» Problem requirements: Without including any picture, repeat the records below exactly.

☆ ☆ ☆

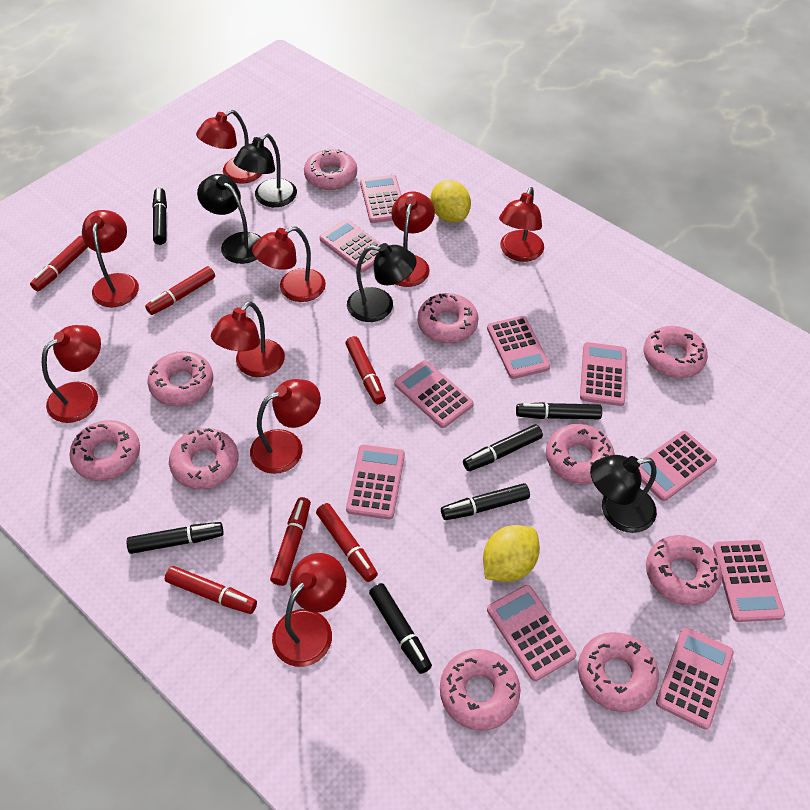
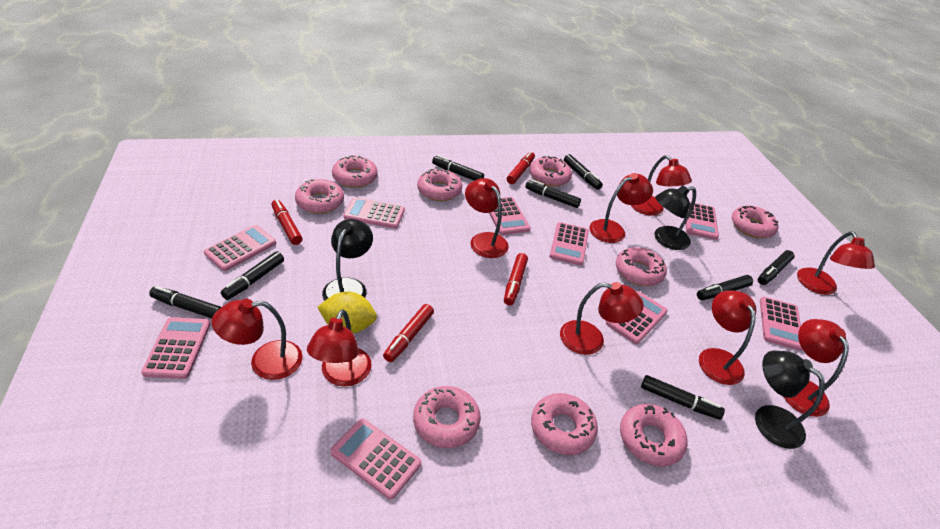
black lamp: 4 -> 3
black marker: 6 -> 8
pink calculator: 10 -> 9
pink donut: 10 -> 9
red marker: 6 -> 4
yellow lemon: 2 -> 1

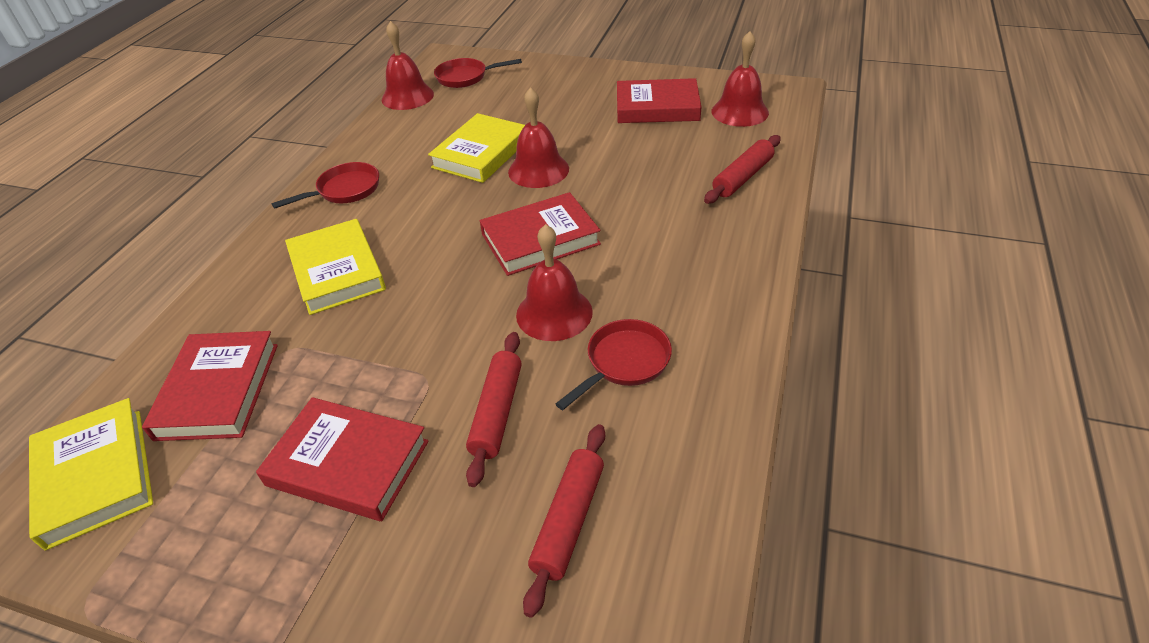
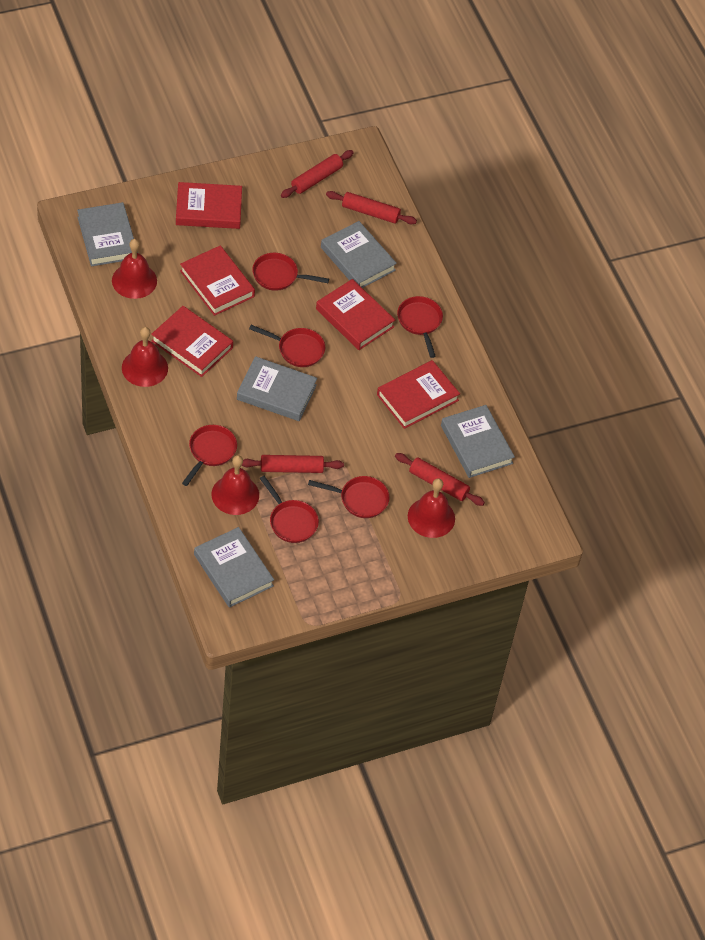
grey book: 0 -> 5
red book: 4 -> 5
red pan: 3 -> 6
red rolling pin: 3 -> 4
yellow book: 3 -> 0

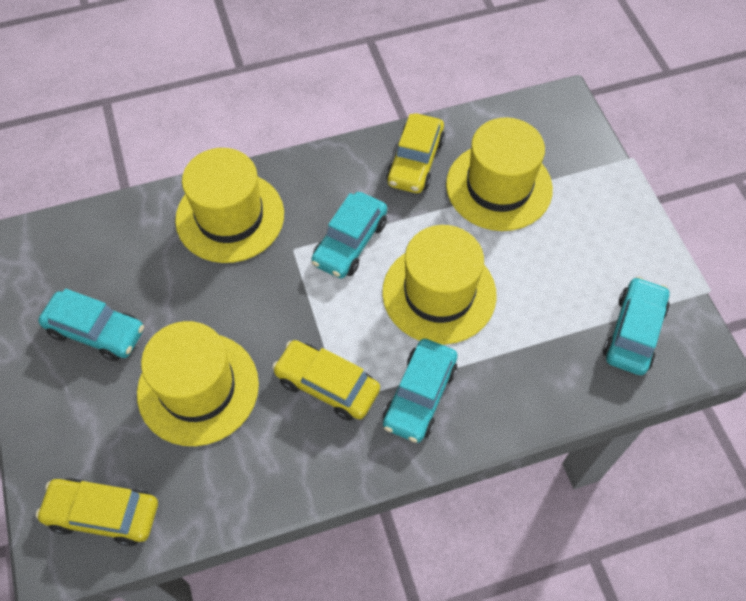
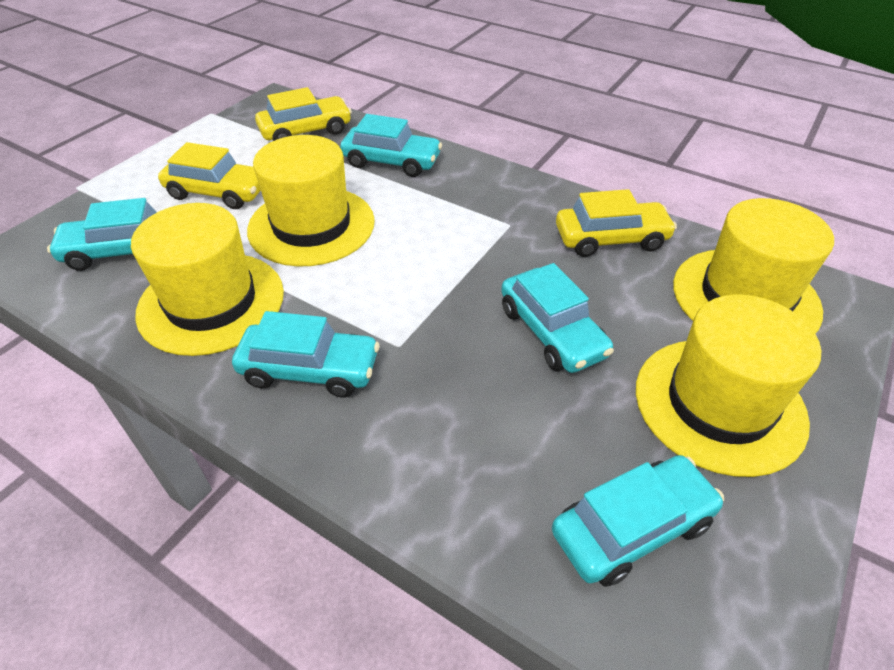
turquoise car: 4 -> 5

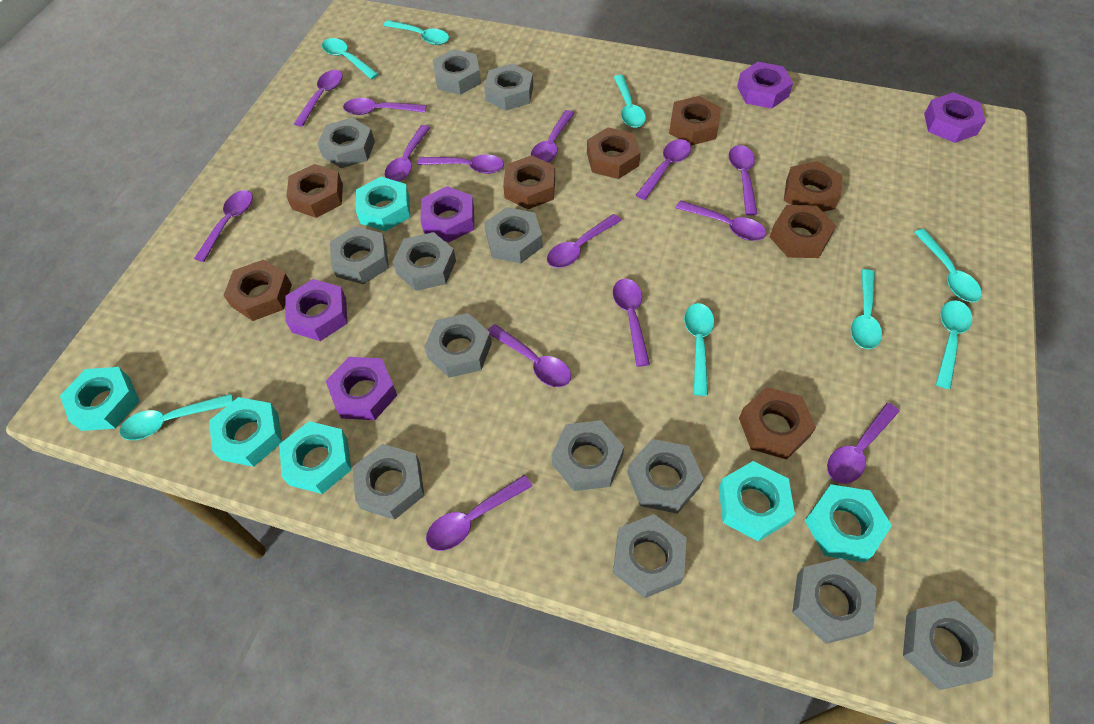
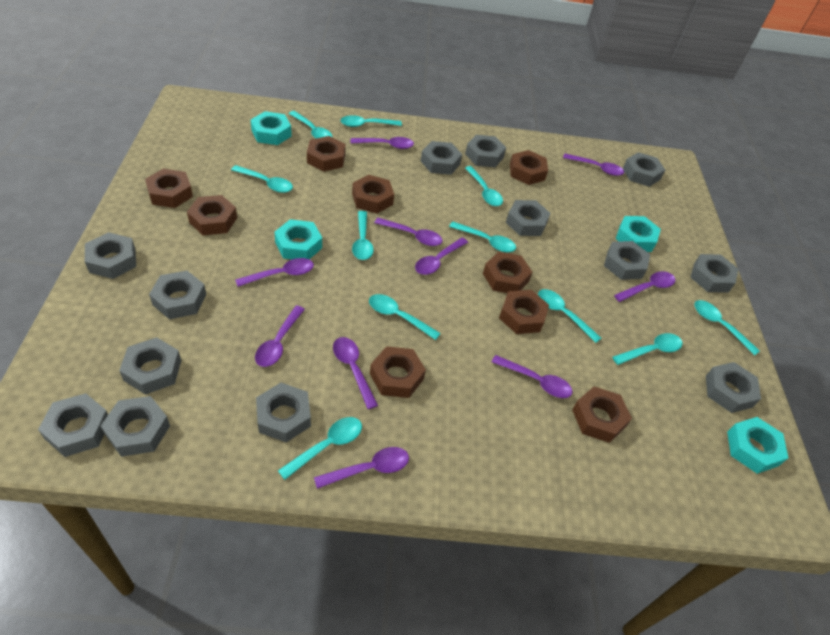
brown nut: 8 -> 9
purple nut: 5 -> 0
purple spoon: 14 -> 10
turquoise nut: 6 -> 4
turquoise spoon: 8 -> 11

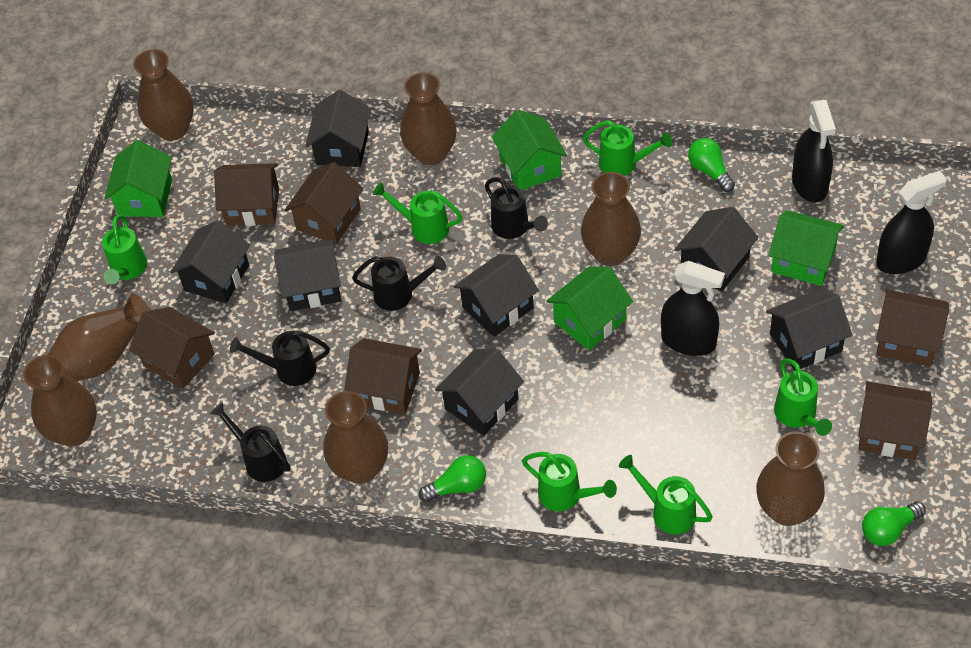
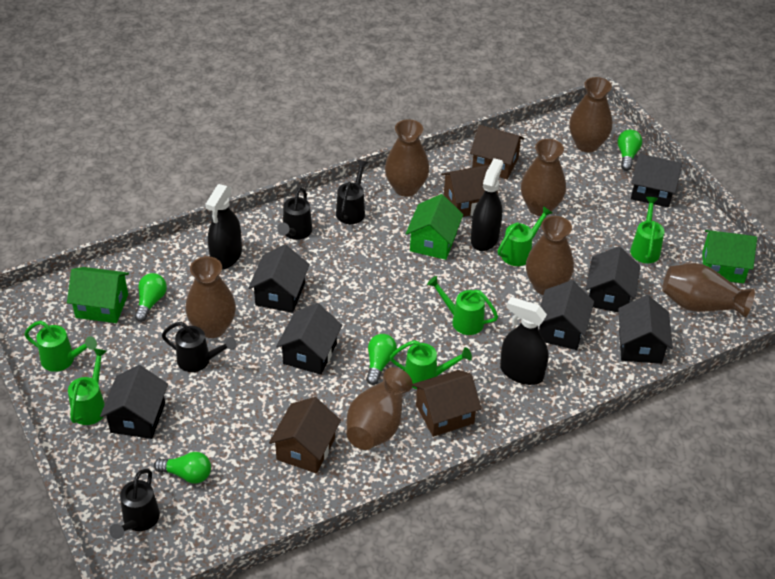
brown house: 6 -> 4
green house: 4 -> 3
green light bulb: 3 -> 4

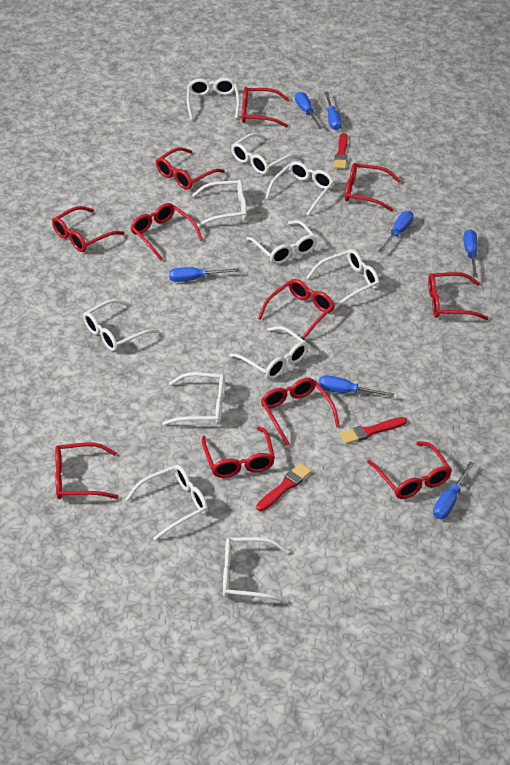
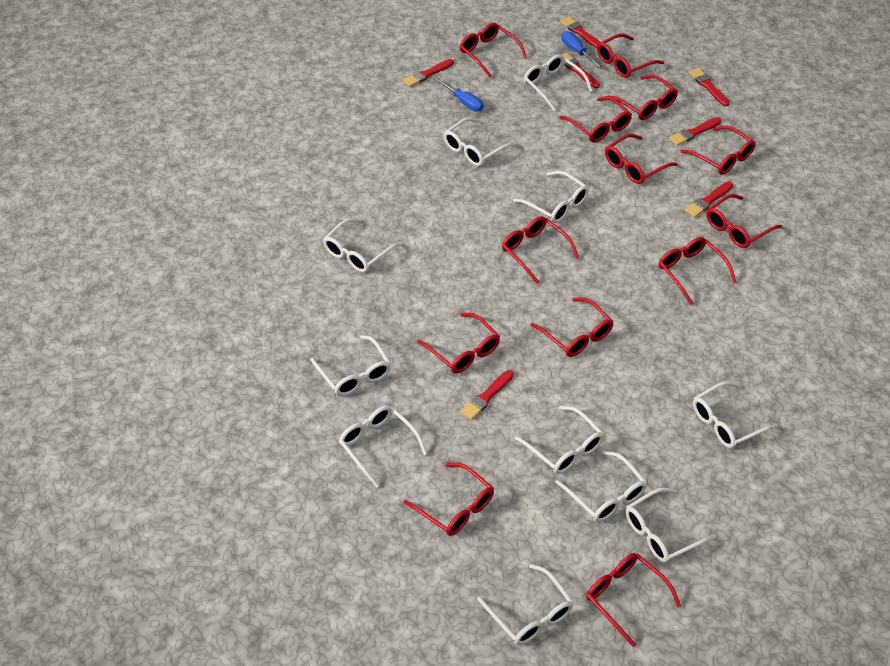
blue screwdriver: 7 -> 2
red brush: 3 -> 7
red glasses: 11 -> 13

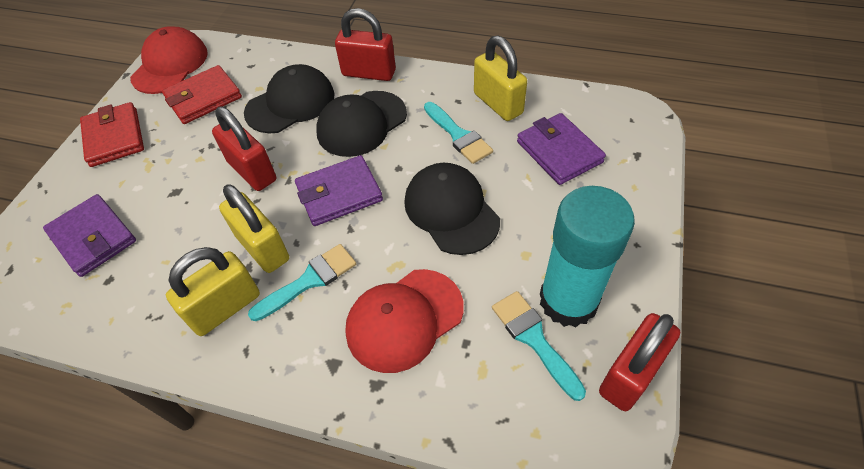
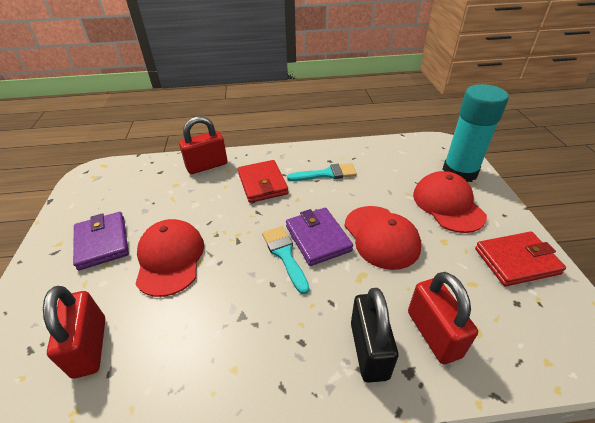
black cap: 3 -> 0
black padlock: 0 -> 1
purple wallet: 3 -> 2
red cap: 2 -> 3
turquoise brush: 3 -> 2
yellow padlock: 3 -> 0

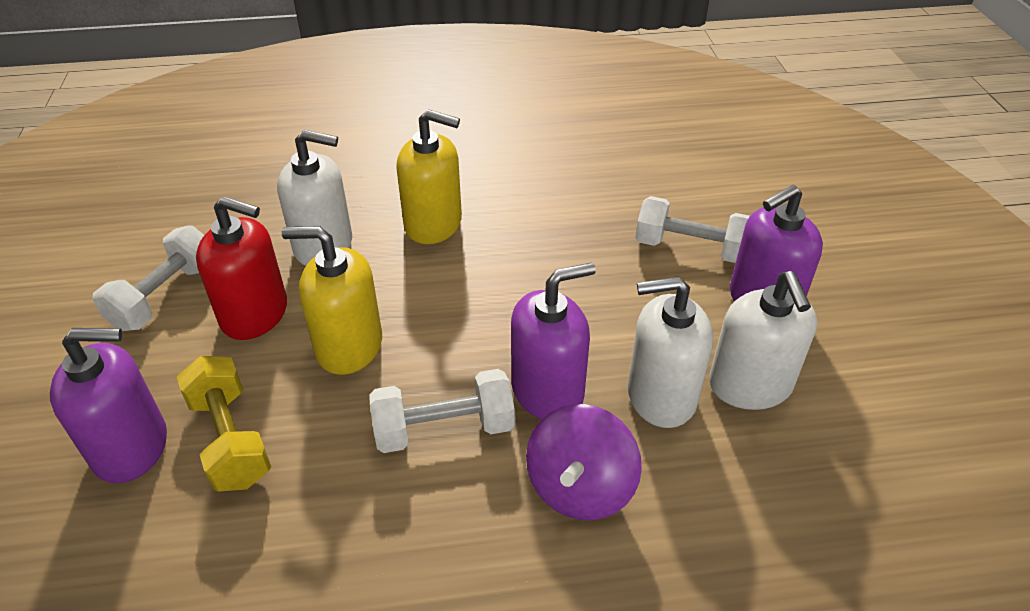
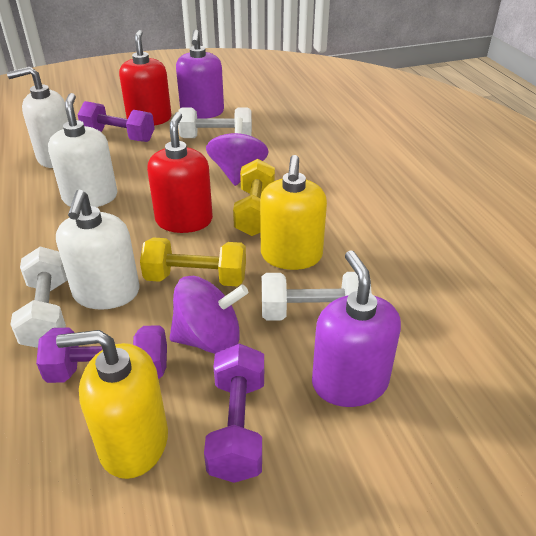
purple dumbbell: 0 -> 3
purple soap dispenser: 3 -> 2
purple spinning top: 1 -> 2
red soap dispenser: 1 -> 2
yellow dumbbell: 1 -> 2

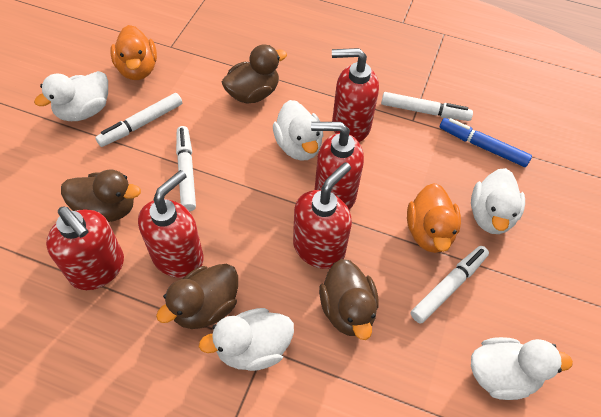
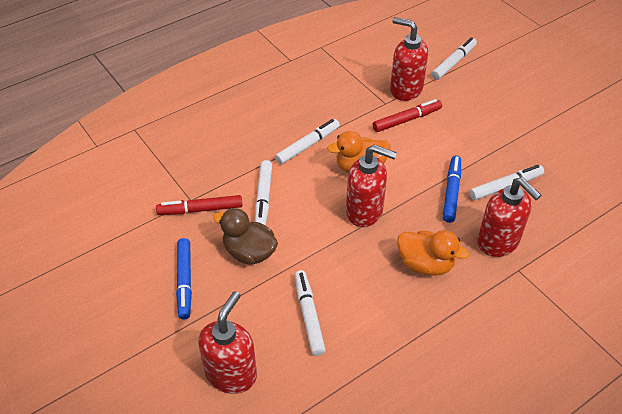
blue marker: 1 -> 2
brown duck: 4 -> 1
red marker: 0 -> 2
red soap dispenser: 5 -> 4
white duck: 5 -> 0
white marker: 4 -> 5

☆ ☆ ☆

» Worked solution:
black lamp: 4 -> 3
black marker: 6 -> 8
pink calculator: 10 -> 9
pink donut: 10 -> 9
red marker: 6 -> 4
yellow lemon: 2 -> 1

grey book: 0 -> 5
red book: 4 -> 5
red pan: 3 -> 6
red rolling pin: 3 -> 4
yellow book: 3 -> 0

turquoise car: 4 -> 5

brown nut: 8 -> 9
purple nut: 5 -> 0
purple spoon: 14 -> 10
turquoise nut: 6 -> 4
turquoise spoon: 8 -> 11

brown house: 6 -> 4
green house: 4 -> 3
green light bulb: 3 -> 4

blue screwdriver: 7 -> 2
red brush: 3 -> 7
red glasses: 11 -> 13

black cap: 3 -> 0
black padlock: 0 -> 1
purple wallet: 3 -> 2
red cap: 2 -> 3
turquoise brush: 3 -> 2
yellow padlock: 3 -> 0

purple dumbbell: 0 -> 3
purple soap dispenser: 3 -> 2
purple spinning top: 1 -> 2
red soap dispenser: 1 -> 2
yellow dumbbell: 1 -> 2

blue marker: 1 -> 2
brown duck: 4 -> 1
red marker: 0 -> 2
red soap dispenser: 5 -> 4
white duck: 5 -> 0
white marker: 4 -> 5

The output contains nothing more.